BEGIN Data to examine
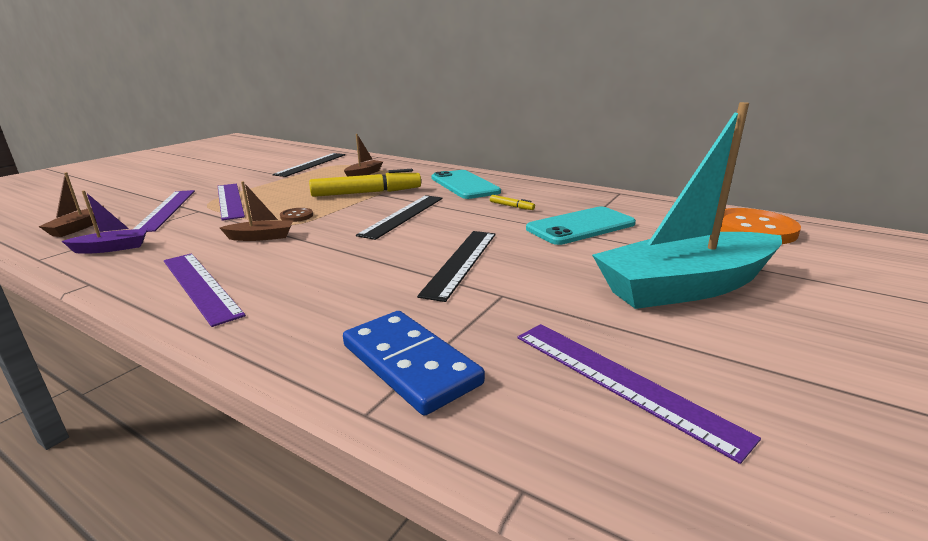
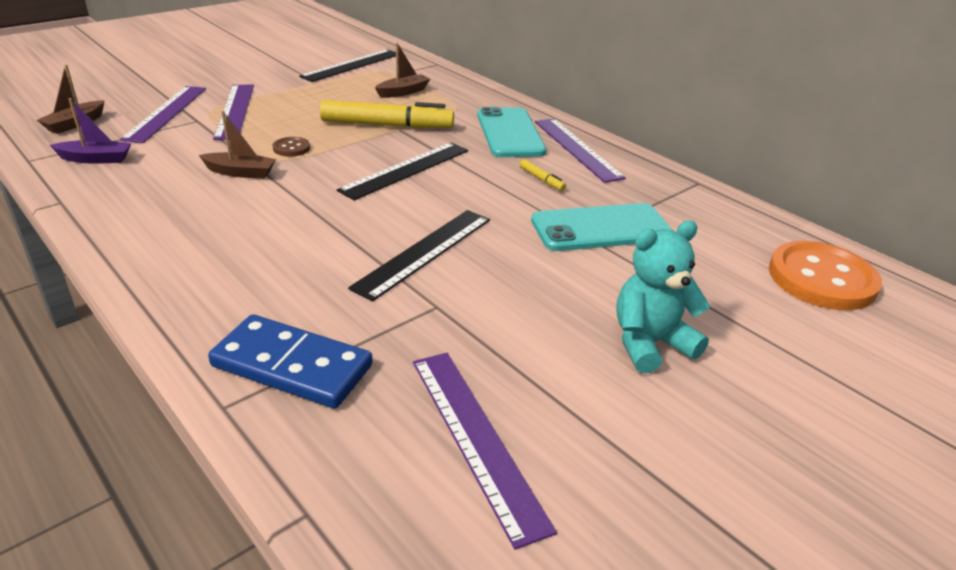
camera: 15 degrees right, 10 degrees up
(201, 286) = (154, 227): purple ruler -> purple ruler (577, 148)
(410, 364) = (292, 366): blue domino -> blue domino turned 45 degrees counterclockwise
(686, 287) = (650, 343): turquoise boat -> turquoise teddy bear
END Data to examine
BEGIN Data to examine
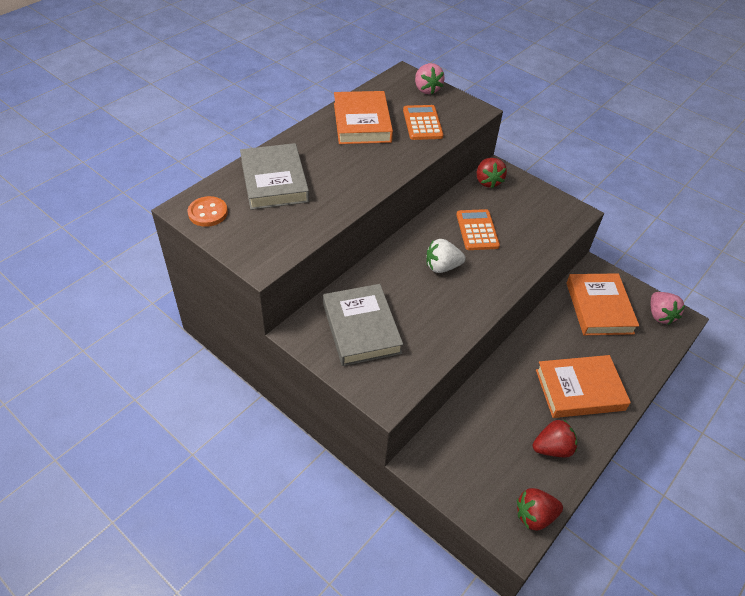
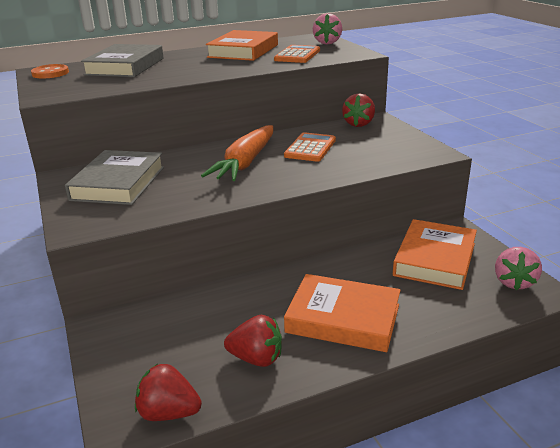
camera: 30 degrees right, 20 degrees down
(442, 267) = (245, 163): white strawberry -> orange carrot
END Data to examine
• **Work order**
Your answer should consist only of the lines above between the line holding "camera: 30 degrees right, 20 degrees down" and the line holding "(442, 267) = (245, 163): white", inclusive, each transcribed exactly.

• **Response below**
camera: 30 degrees right, 20 degrees down
(442, 267) = (245, 163): white strawberry -> orange carrot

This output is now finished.